- Task details -
Begin the copy at the line containing "F1: 5A (AUX, JACK) -> 5A (5V, JACK)" and end it at the final line of the material below, reproducing each line exactly, without images.

______________________________

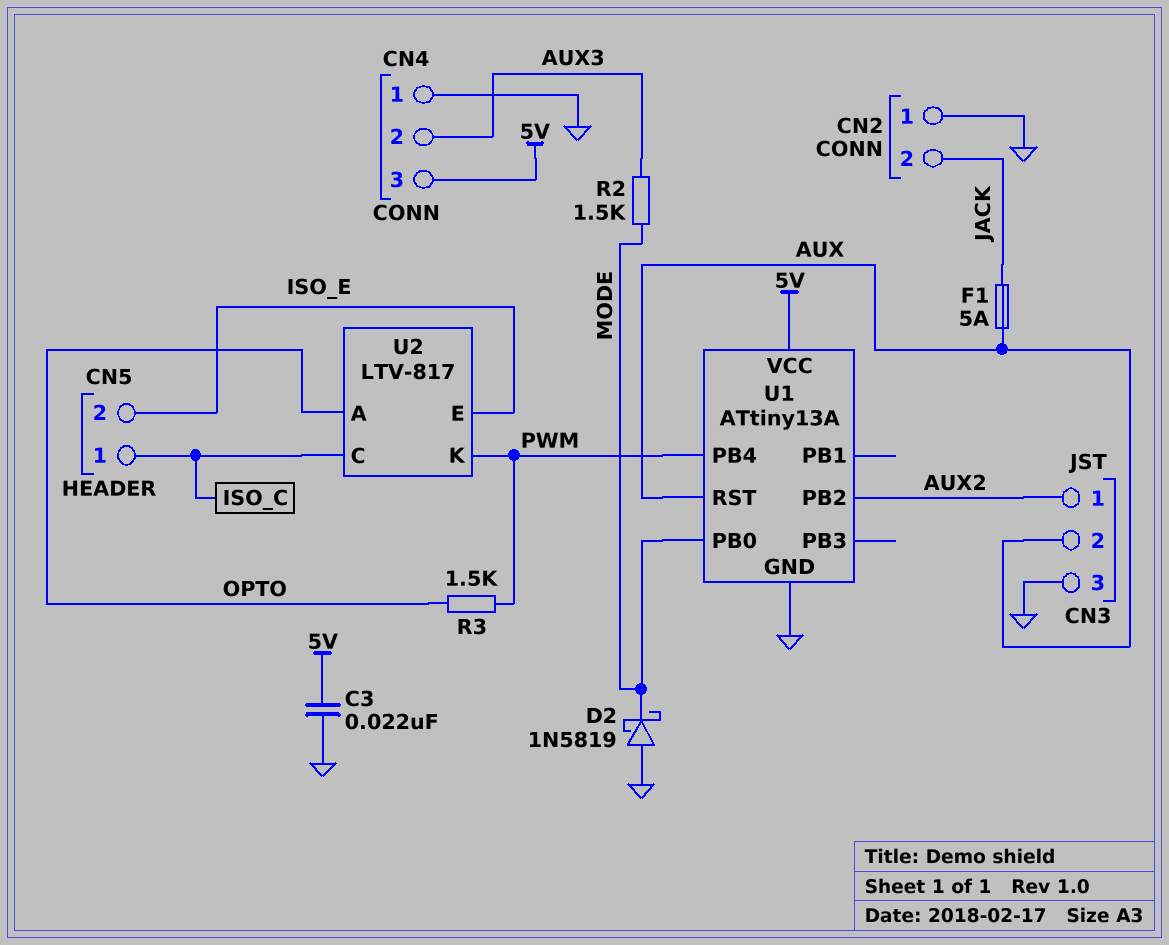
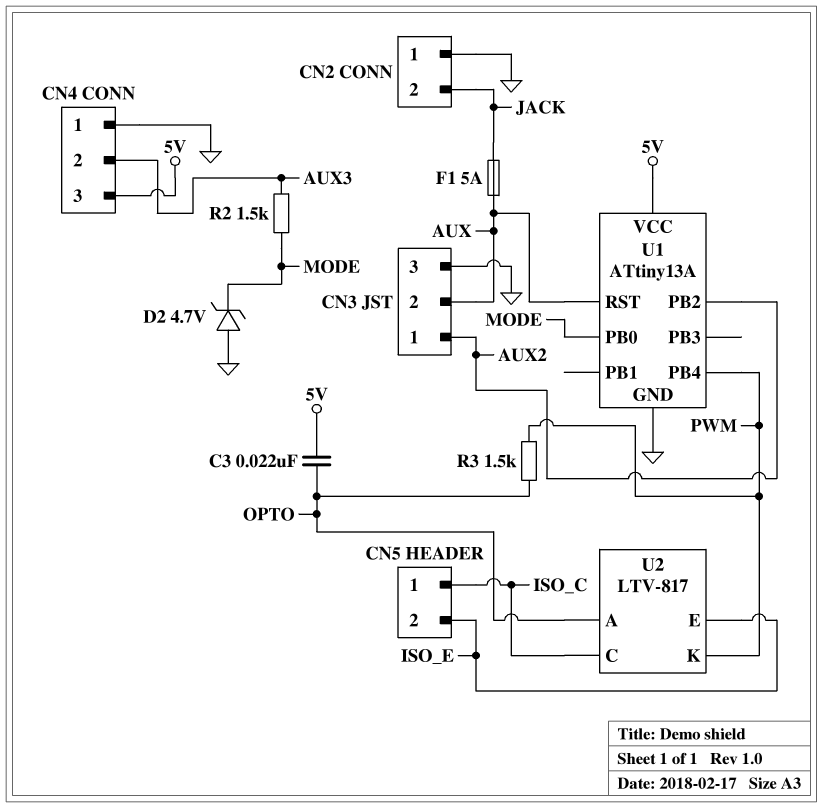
C3: 22nF (5V, GND) -> 22nF (5V, OPTO)
D2: schottky 1N5819 (A GND, K MODE) -> zener 4.7V (A GND, K MODE)

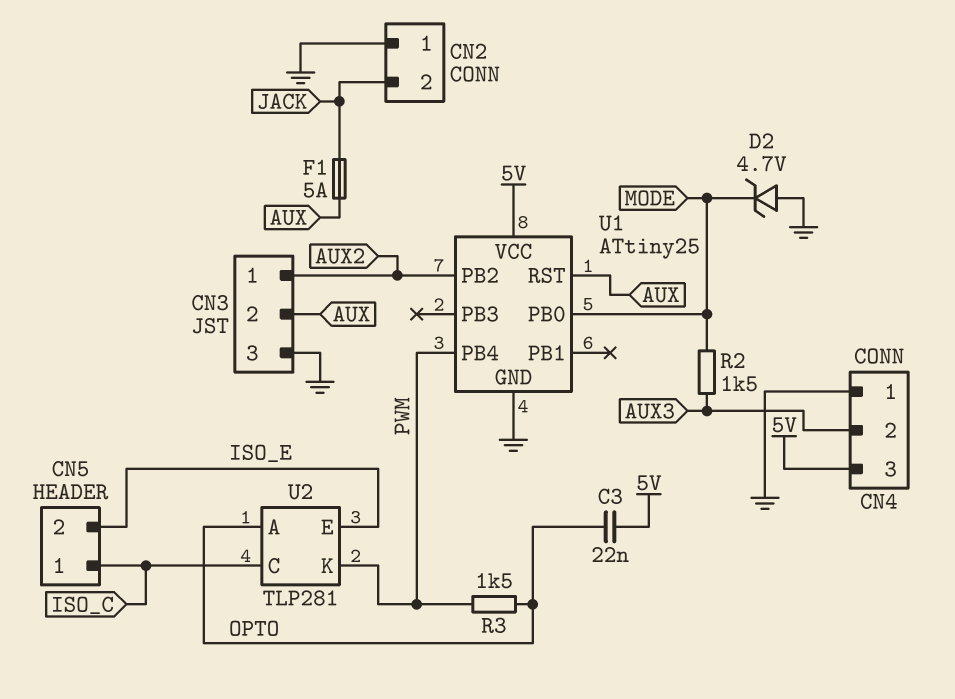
U1: ATtiny13A -> ATtiny25
U2: LTV-817 -> TLP281

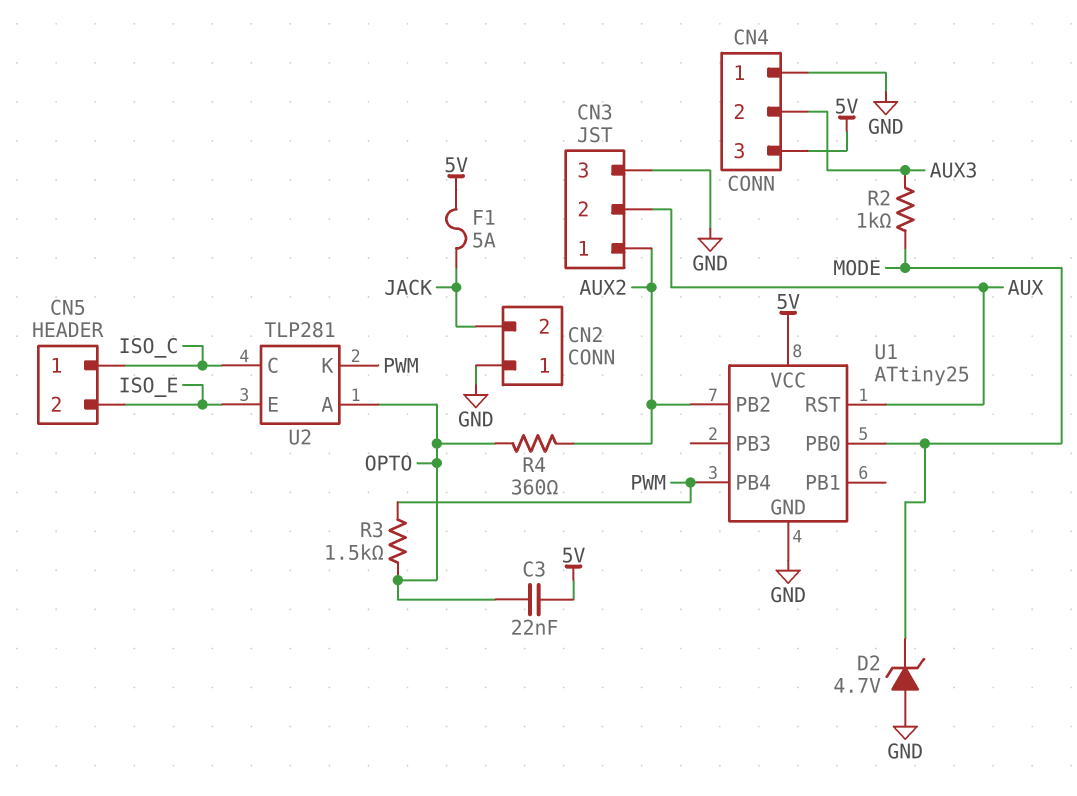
F1: 5A (AUX, JACK) -> 5A (5V, JACK)
R2: 1.5k (AUX3, MODE) -> 1k (AUX3, MODE)
R4: none -> 360 (AUX2, OPTO)

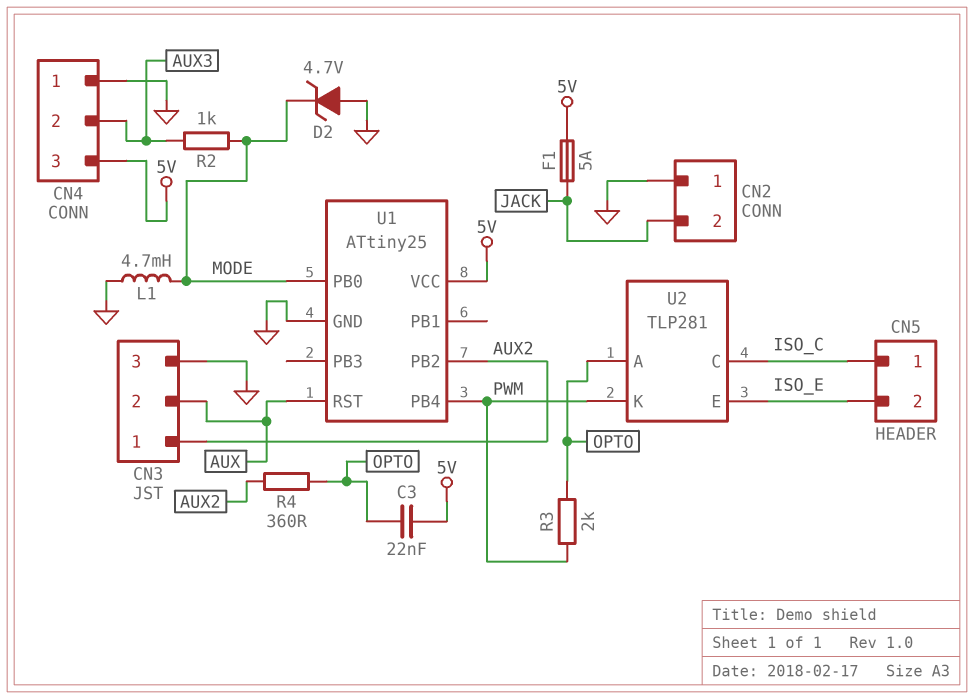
L1: none -> 4.7mH (GND, MODE)
R3: 1.5k (OPTO, PWM) -> 2k (OPTO, PWM)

______________________________

- Output for this exercise -
F1: 5A (AUX, JACK) -> 5A (5V, JACK)
R2: 1.5k (AUX3, MODE) -> 1k (AUX3, MODE)
R4: none -> 360 (AUX2, OPTO)

L1: none -> 4.7mH (GND, MODE)
R3: 1.5k (OPTO, PWM) -> 2k (OPTO, PWM)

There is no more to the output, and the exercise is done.